Task prompt: Reproduce exactly, and solely, the lines running from the top of the data below through the line with "IC112: buffer CD4050", both inclusive. Omit pictures.

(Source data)

----------------------------------------

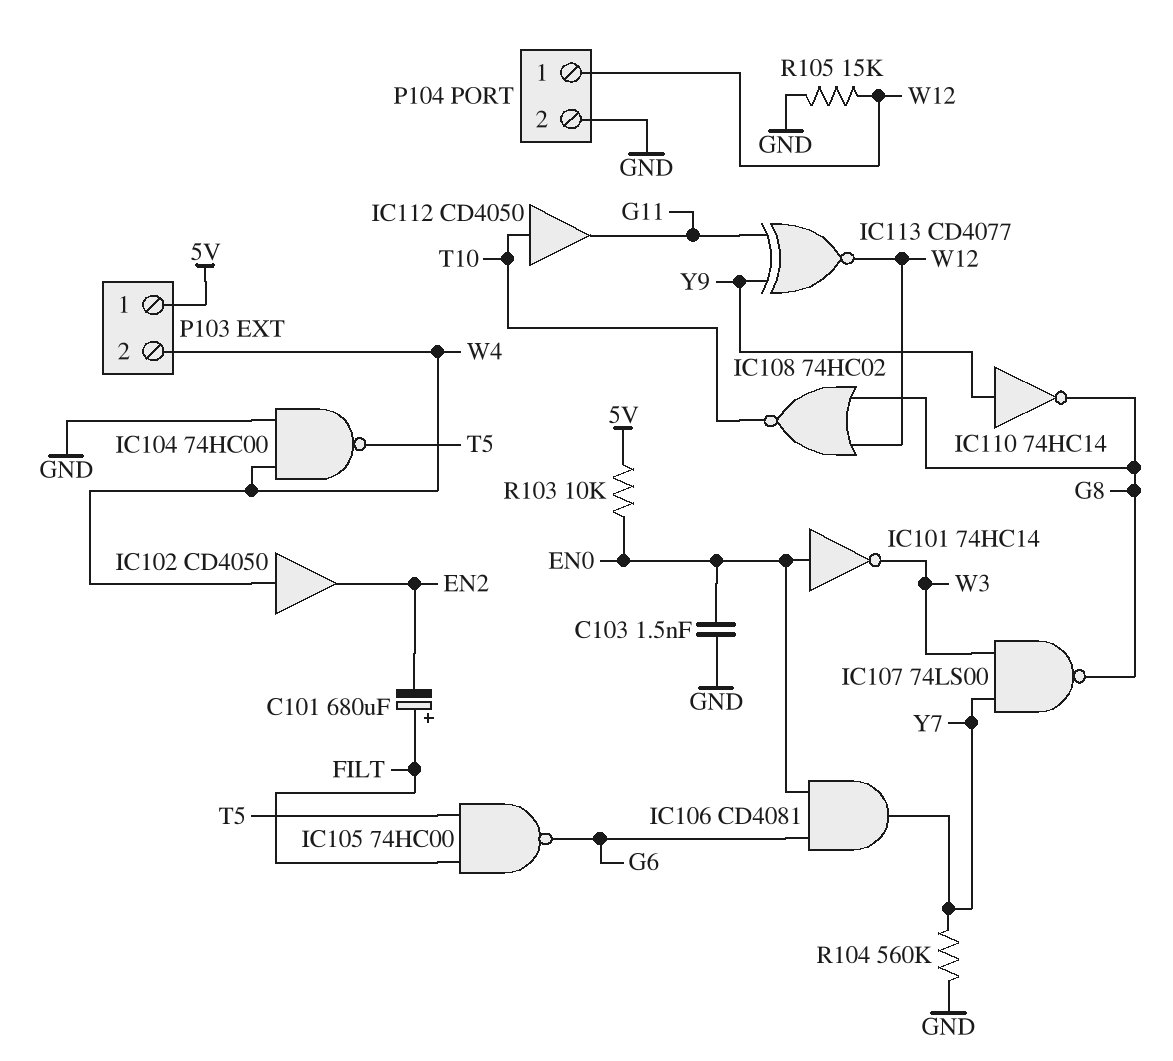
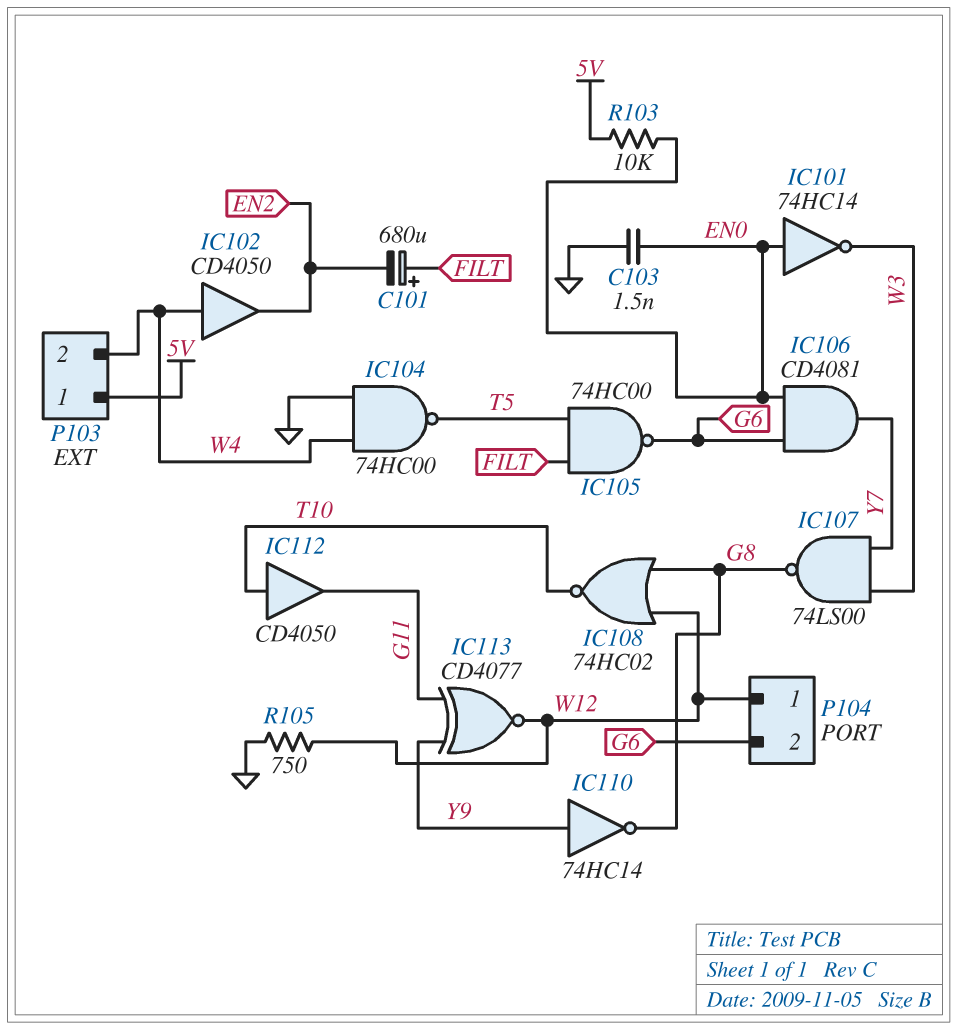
P104 pin 2: GND -> G6
R104: 560k (GND, Y7) -> none
R105: 15k (GND, W12) -> 750 (GND, W12)

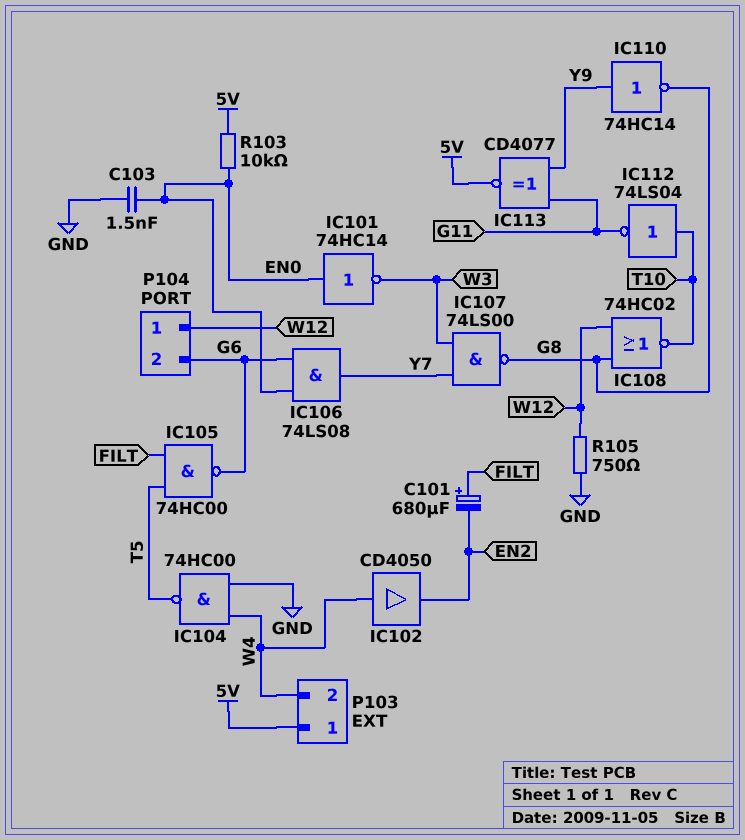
IC106: AND CD4081 (in EN0, in G6, out Y7) -> AND 74LS08 (in EN0, in G6, out Y7)
IC112: buffer CD4050 (in T10, out G11) -> NOT 74LS04 (in T10, out G11)
IC113: XNOR CD4077 (in G11, in Y9, out W12) -> XNOR CD4077 (in G11, in Y9, out 5V)

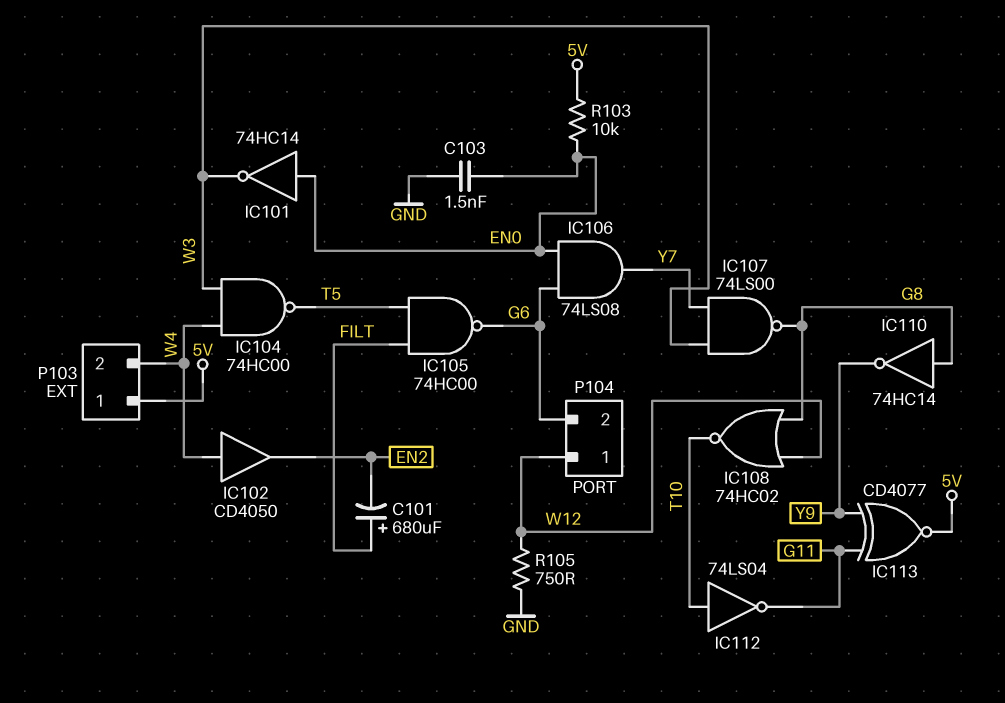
IC104: NAND 74HC00 (in GND, in W4, out T5) -> NAND 74HC00 (in W3, in W4, out T5)
IC110: NOT 74HC14 (in Y9, out G8) -> NOT 74HC14 (in G8, out Y9)

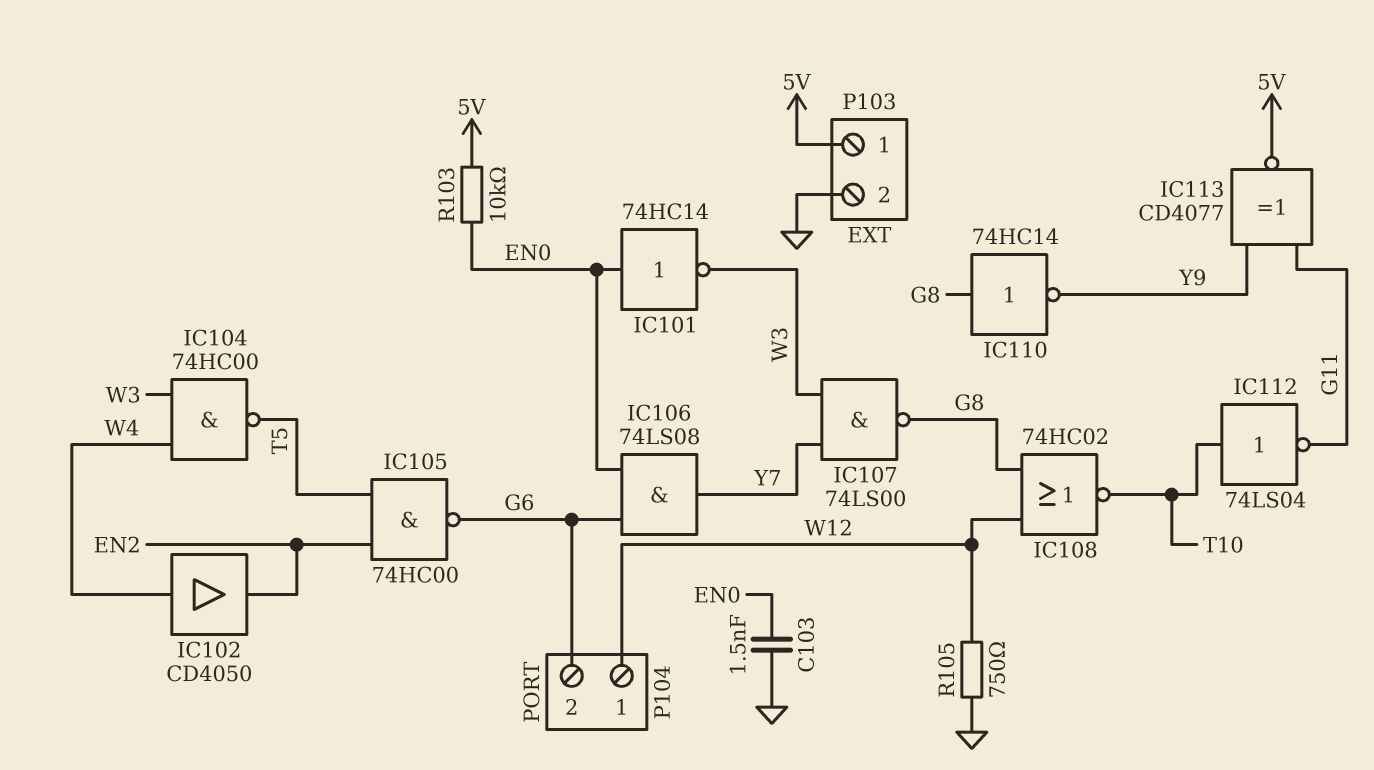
C101: 680uF (plus FILT, minus EN2) -> none
IC105: NAND 74HC00 (in FILT, in T5, out G6) -> NAND 74HC00 (in EN2, in T5, out G6)
P103 pin 2: W4 -> GND

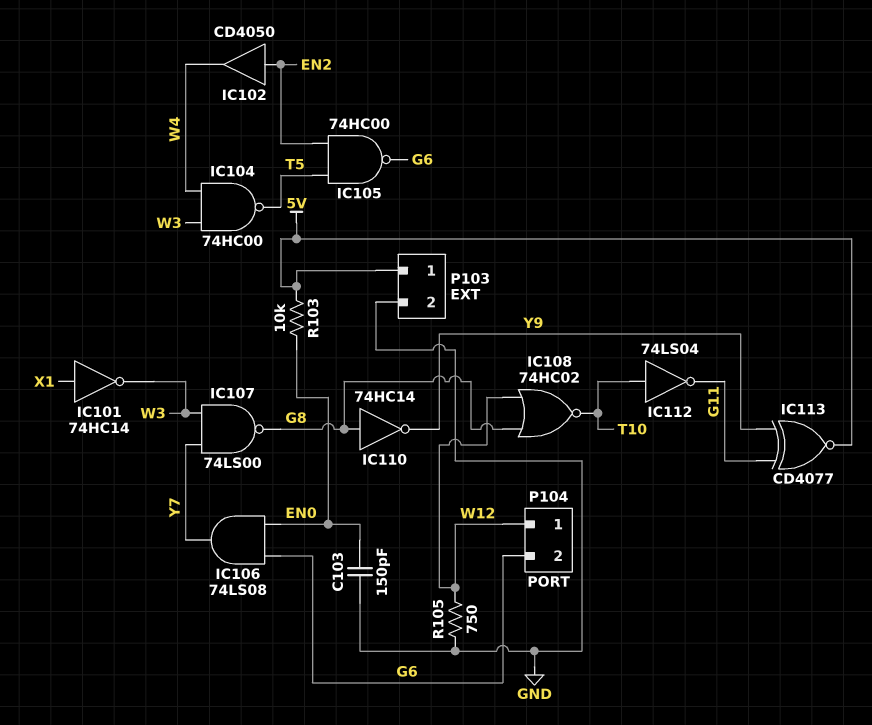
C103: 1.5nF (EN0, GND) -> 150pF (EN0, GND)
IC101: NOT 74HC14 (in EN0, out W3) -> NOT 74HC14 (in X1, out W3)
IC102: buffer CD4050 (in W4, out EN2) -> buffer CD4050 (in EN2, out W4)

----------------------------------------

Output for this task:
P104 pin 2: GND -> G6
R104: 560k (GND, Y7) -> none
R105: 15k (GND, W12) -> 750 (GND, W12)

IC106: AND CD4081 (in EN0, in G6, out Y7) -> AND 74LS08 (in EN0, in G6, out Y7)
IC112: buffer CD4050 (in T10, out G11) -> NOT 74LS04 (in T10, out G11)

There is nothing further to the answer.